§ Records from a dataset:
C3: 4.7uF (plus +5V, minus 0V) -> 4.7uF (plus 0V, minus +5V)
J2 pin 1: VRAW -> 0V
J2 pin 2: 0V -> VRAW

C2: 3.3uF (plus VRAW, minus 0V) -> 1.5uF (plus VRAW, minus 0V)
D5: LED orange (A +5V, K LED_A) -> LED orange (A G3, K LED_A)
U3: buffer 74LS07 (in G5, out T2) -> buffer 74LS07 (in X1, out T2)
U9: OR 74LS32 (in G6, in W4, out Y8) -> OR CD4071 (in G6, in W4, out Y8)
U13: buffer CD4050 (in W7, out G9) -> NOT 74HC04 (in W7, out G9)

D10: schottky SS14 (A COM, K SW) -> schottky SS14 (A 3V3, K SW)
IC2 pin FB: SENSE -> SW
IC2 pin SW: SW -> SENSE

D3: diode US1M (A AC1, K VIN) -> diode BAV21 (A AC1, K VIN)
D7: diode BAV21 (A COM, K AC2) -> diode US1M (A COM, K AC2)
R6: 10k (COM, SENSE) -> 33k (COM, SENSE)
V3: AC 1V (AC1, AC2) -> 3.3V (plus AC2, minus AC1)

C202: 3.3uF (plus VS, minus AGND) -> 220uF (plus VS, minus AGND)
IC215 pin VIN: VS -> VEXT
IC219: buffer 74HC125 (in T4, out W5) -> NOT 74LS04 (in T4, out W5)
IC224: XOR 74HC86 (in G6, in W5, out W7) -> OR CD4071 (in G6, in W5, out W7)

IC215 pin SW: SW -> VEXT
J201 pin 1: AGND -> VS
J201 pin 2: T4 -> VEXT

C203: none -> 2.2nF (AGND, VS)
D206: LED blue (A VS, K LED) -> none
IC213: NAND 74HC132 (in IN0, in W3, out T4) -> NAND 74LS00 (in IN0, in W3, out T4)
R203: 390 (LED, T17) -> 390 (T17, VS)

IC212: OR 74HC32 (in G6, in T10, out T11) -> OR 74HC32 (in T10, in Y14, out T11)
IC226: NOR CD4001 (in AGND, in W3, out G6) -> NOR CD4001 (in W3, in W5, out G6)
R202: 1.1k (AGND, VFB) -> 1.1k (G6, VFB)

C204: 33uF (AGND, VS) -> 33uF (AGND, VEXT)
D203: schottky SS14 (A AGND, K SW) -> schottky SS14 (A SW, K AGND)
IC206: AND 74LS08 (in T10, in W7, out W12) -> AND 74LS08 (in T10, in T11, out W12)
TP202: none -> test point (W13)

§ Work order: With the line containing "C202: 3.3uF (plus" as the first and the last line above as the final one, copy those lines exactly and no others.

§ Written solution:
C202: 3.3uF (plus VS, minus AGND) -> 220uF (plus VS, minus AGND)
IC215 pin VIN: VS -> VEXT
IC219: buffer 74HC125 (in T4, out W5) -> NOT 74LS04 (in T4, out W5)
IC224: XOR 74HC86 (in G6, in W5, out W7) -> OR CD4071 (in G6, in W5, out W7)

IC215 pin SW: SW -> VEXT
J201 pin 1: AGND -> VS
J201 pin 2: T4 -> VEXT

C203: none -> 2.2nF (AGND, VS)
D206: LED blue (A VS, K LED) -> none
IC213: NAND 74HC132 (in IN0, in W3, out T4) -> NAND 74LS00 (in IN0, in W3, out T4)
R203: 390 (LED, T17) -> 390 (T17, VS)

IC212: OR 74HC32 (in G6, in T10, out T11) -> OR 74HC32 (in T10, in Y14, out T11)
IC226: NOR CD4001 (in AGND, in W3, out G6) -> NOR CD4001 (in W3, in W5, out G6)
R202: 1.1k (AGND, VFB) -> 1.1k (G6, VFB)

C204: 33uF (AGND, VS) -> 33uF (AGND, VEXT)
D203: schottky SS14 (A AGND, K SW) -> schottky SS14 (A SW, K AGND)
IC206: AND 74LS08 (in T10, in W7, out W12) -> AND 74LS08 (in T10, in T11, out W12)
TP202: none -> test point (W13)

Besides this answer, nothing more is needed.